Repeat exactly the lines below that lie between the line with "cyan star at" and the line with "cyan hexagon: moved 11 px down", counting both of those lines as part of the answer.
========================================
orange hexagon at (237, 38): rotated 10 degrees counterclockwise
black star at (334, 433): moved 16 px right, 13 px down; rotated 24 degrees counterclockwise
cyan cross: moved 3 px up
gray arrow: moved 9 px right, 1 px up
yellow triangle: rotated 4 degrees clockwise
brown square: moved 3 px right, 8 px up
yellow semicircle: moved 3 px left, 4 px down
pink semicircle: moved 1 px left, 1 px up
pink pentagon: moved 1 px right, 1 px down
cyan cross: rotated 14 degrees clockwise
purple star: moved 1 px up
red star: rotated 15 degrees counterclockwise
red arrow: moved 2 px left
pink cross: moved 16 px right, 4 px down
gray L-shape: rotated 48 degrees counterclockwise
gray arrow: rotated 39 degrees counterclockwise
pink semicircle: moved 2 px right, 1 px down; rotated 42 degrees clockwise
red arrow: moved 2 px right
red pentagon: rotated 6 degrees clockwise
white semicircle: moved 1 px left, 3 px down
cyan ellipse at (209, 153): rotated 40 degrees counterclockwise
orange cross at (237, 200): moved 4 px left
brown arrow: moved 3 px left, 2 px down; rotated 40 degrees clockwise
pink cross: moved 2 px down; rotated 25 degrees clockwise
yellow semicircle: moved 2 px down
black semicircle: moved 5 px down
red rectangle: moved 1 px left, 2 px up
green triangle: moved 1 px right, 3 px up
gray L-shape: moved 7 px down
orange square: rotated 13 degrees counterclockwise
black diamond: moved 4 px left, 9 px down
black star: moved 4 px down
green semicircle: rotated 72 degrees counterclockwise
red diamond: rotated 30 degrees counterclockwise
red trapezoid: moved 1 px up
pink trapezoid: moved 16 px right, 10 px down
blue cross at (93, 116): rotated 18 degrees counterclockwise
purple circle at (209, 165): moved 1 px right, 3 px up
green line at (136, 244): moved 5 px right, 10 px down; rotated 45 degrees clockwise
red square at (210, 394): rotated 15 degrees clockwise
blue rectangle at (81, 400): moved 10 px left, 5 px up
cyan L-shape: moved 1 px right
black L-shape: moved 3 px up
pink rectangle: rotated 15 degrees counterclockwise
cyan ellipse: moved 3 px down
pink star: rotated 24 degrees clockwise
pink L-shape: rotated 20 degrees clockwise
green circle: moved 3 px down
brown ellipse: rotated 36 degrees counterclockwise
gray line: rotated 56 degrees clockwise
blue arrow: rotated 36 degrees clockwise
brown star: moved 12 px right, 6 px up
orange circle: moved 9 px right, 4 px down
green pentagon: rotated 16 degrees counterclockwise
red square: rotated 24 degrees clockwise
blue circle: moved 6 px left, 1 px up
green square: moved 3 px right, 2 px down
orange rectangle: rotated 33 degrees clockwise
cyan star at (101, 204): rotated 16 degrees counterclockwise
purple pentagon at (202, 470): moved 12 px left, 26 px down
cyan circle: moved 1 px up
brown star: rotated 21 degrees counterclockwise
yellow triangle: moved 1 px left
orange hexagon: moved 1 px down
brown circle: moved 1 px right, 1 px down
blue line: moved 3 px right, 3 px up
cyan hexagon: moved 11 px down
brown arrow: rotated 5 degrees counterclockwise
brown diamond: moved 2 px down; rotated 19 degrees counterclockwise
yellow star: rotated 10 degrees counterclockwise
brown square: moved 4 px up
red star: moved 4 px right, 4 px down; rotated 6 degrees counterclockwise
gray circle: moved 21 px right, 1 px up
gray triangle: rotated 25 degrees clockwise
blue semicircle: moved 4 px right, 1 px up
========================================
* _TASK RESULT_:
cyan star at (101, 204): rotated 16 degrees counterclockwise
purple pentagon at (202, 470): moved 12 px left, 26 px down
cyan circle: moved 1 px up
brown star: rotated 21 degrees counterclockwise
yellow triangle: moved 1 px left
orange hexagon: moved 1 px down
brown circle: moved 1 px right, 1 px down
blue line: moved 3 px right, 3 px up
cyan hexagon: moved 11 px down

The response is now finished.